_Task goal_
Pictures aside, print all of the data below exactly as written.

Stored entries
####################
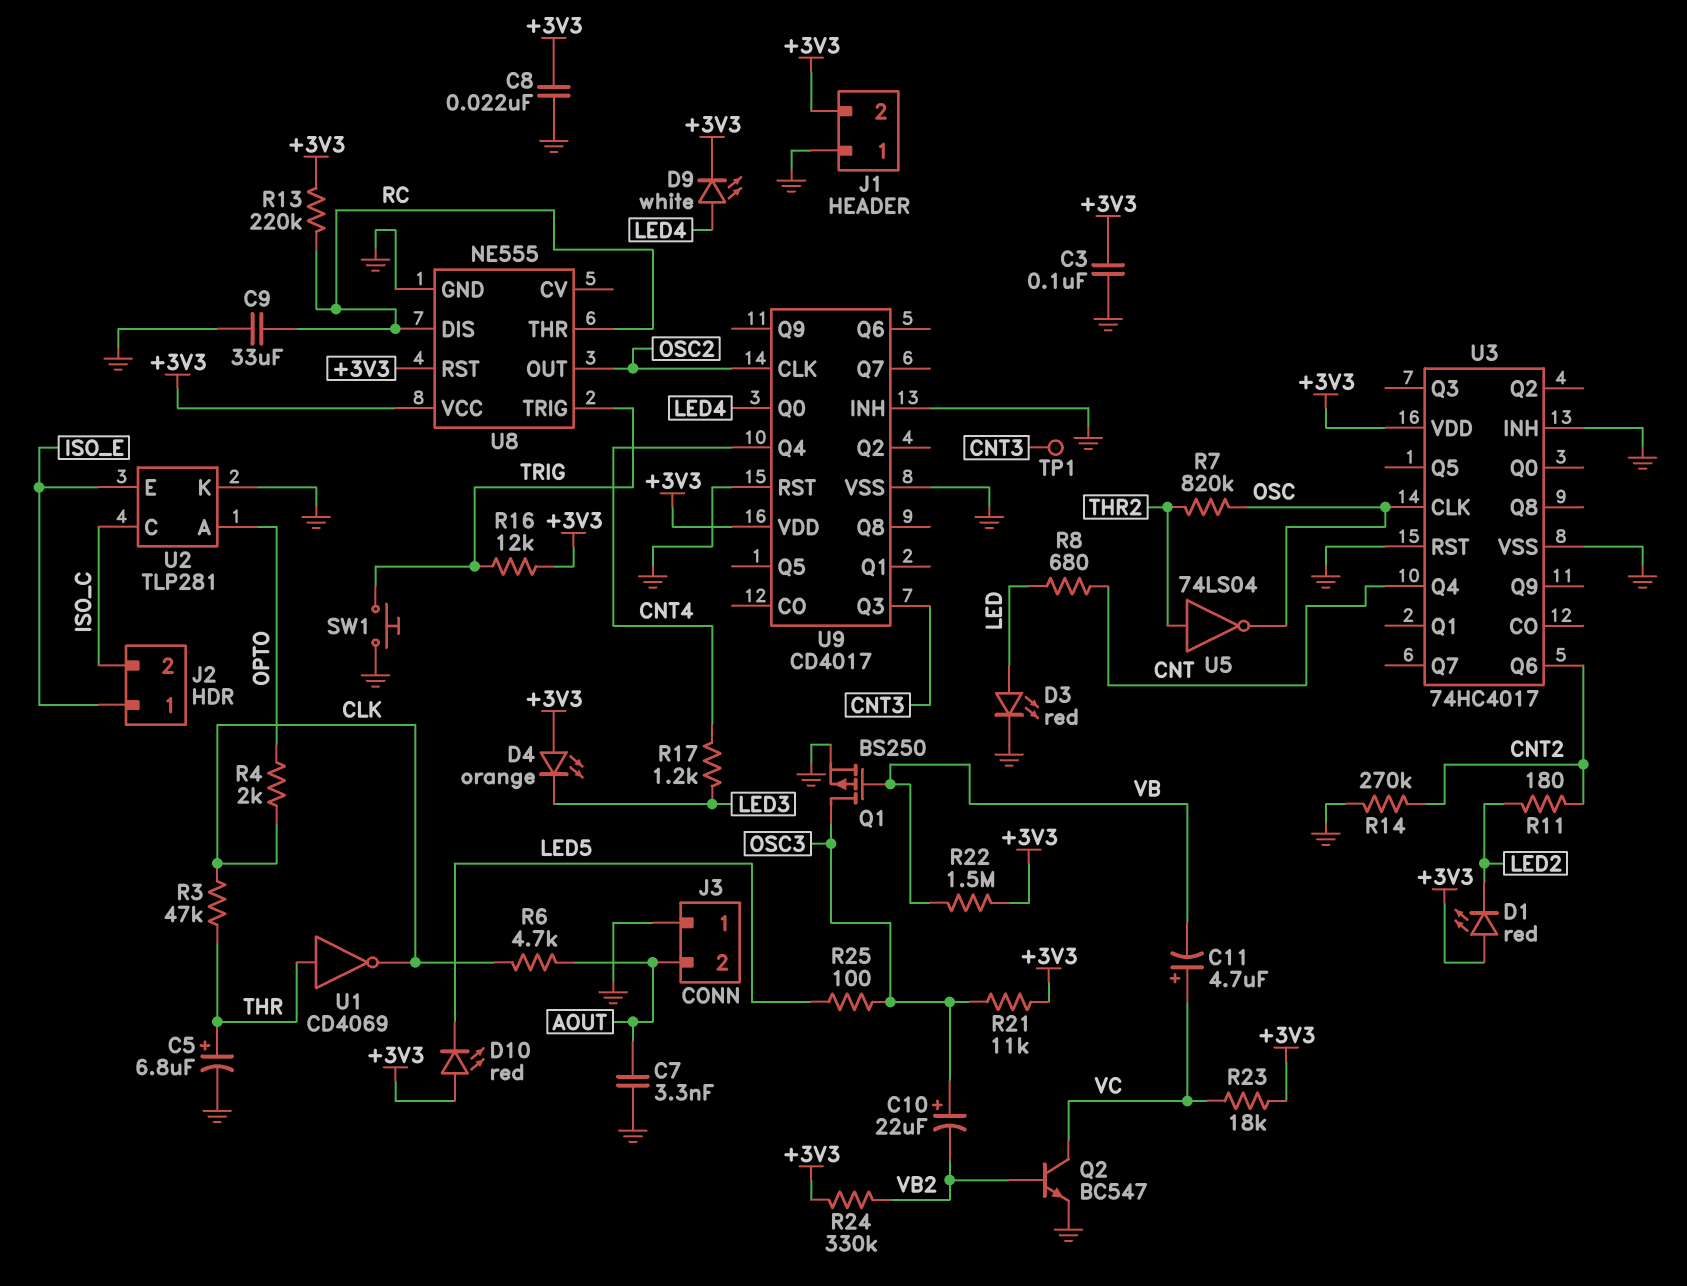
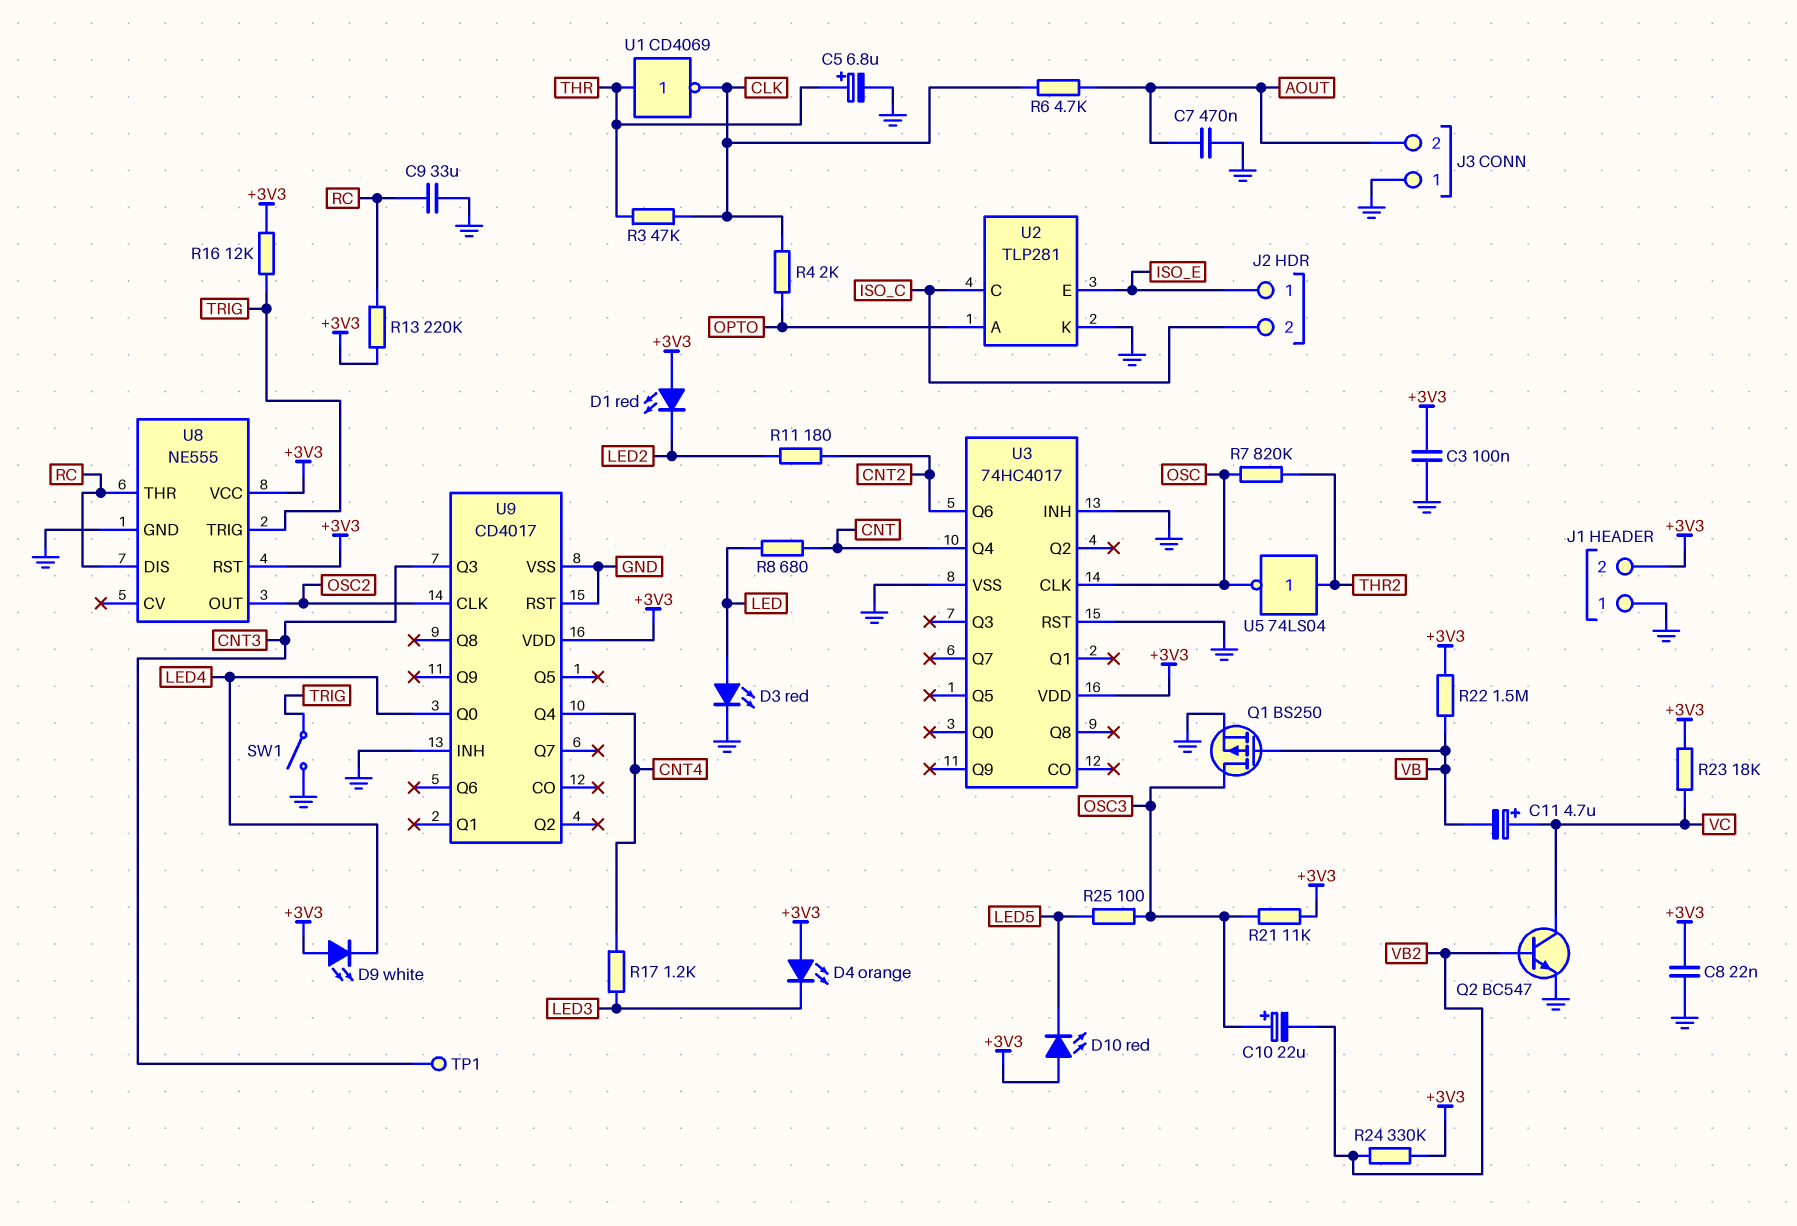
C7: 3.3nF (AOUT, GND) -> 470nF (AOUT, GND)
D9: LED white (A LED4, K +3V3) -> LED white (A +3V3, K LED4)
R14: 270k (CNT2, GND) -> none
SW1: button (GND, TRIG) -> switch (GND, TRIG)

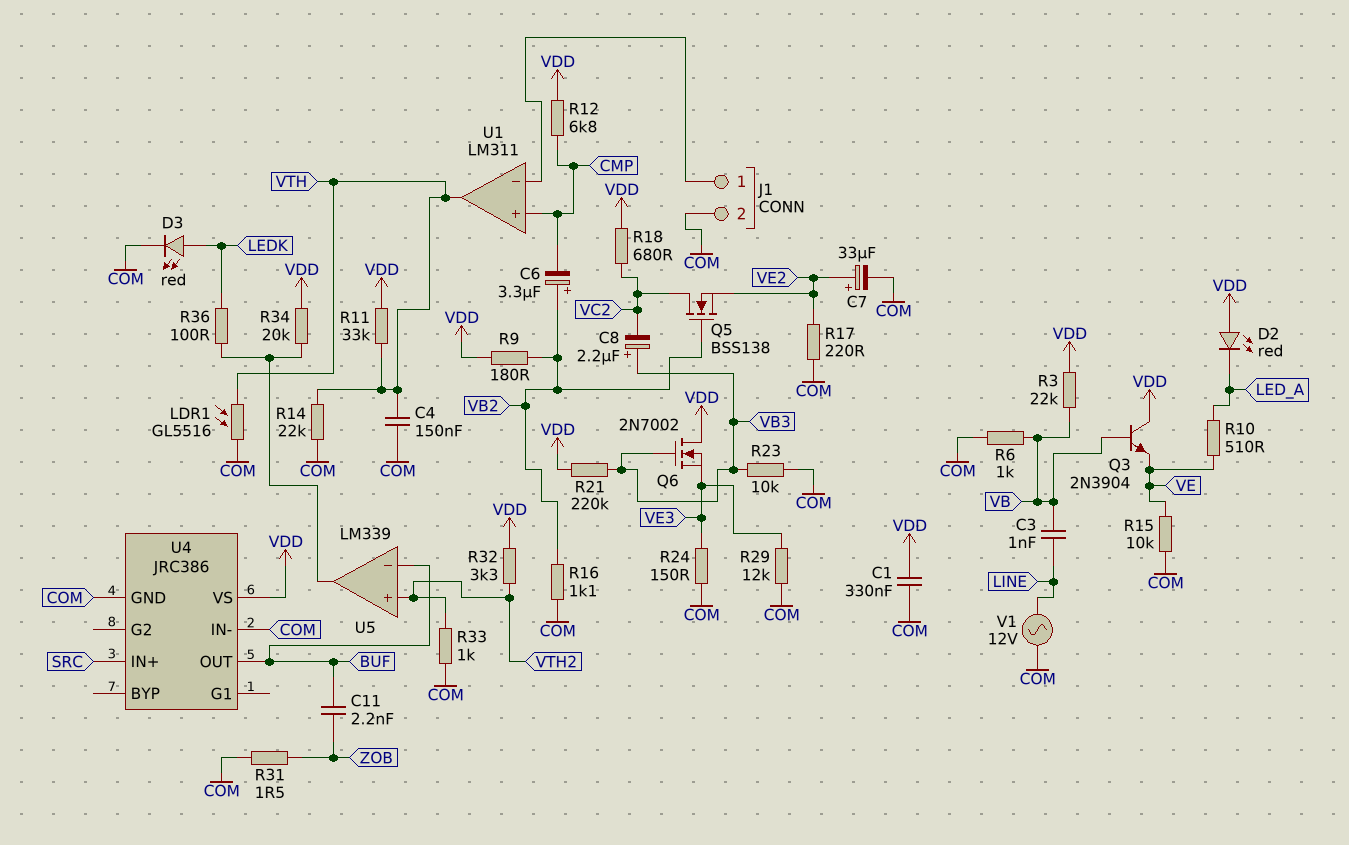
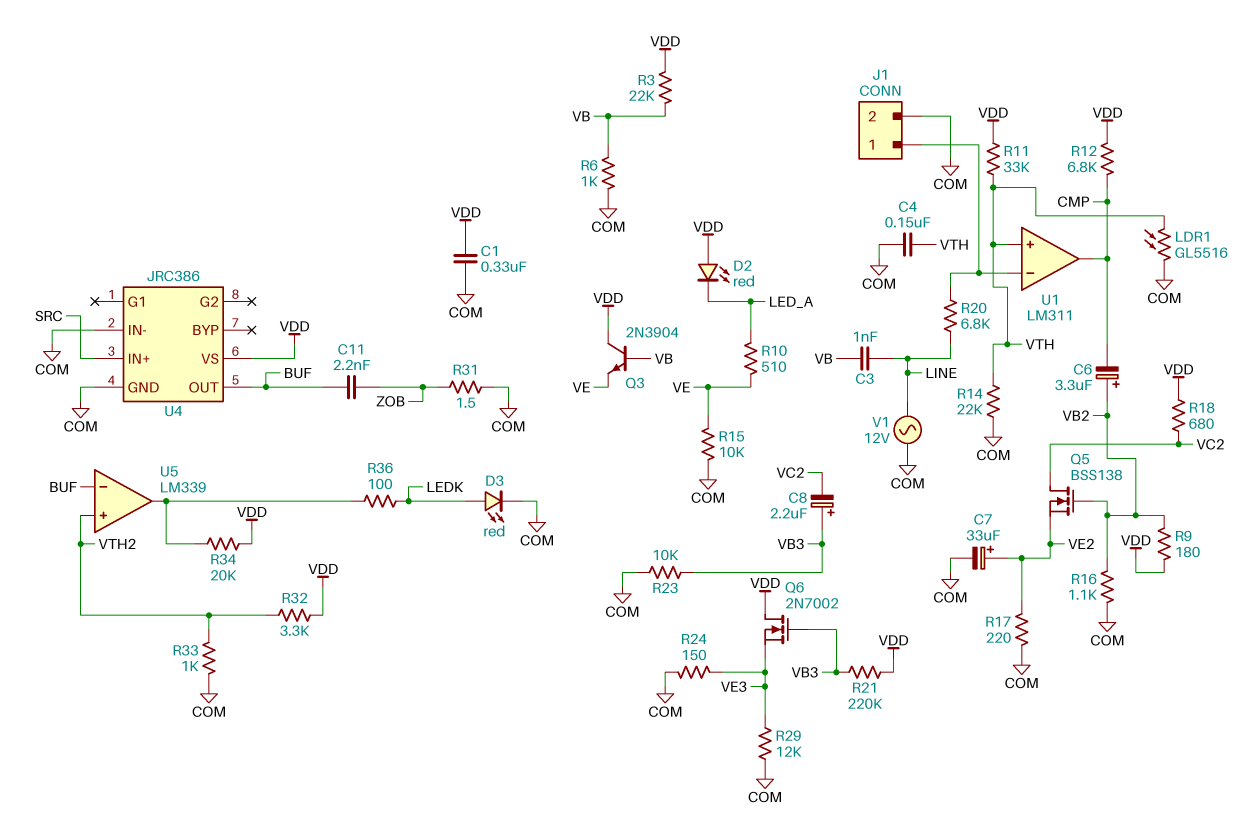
R20: none -> 6.8k (J1/1, LINE)
U1 pin in+: CMP -> VTH
U1 pin out: VTH -> CMP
####################
_Written solution_
C7: 3.3nF (AOUT, GND) -> 470nF (AOUT, GND)
D9: LED white (A LED4, K +3V3) -> LED white (A +3V3, K LED4)
R14: 270k (CNT2, GND) -> none
SW1: button (GND, TRIG) -> switch (GND, TRIG)

R20: none -> 6.8k (J1/1, LINE)
U1 pin in+: CMP -> VTH
U1 pin out: VTH -> CMP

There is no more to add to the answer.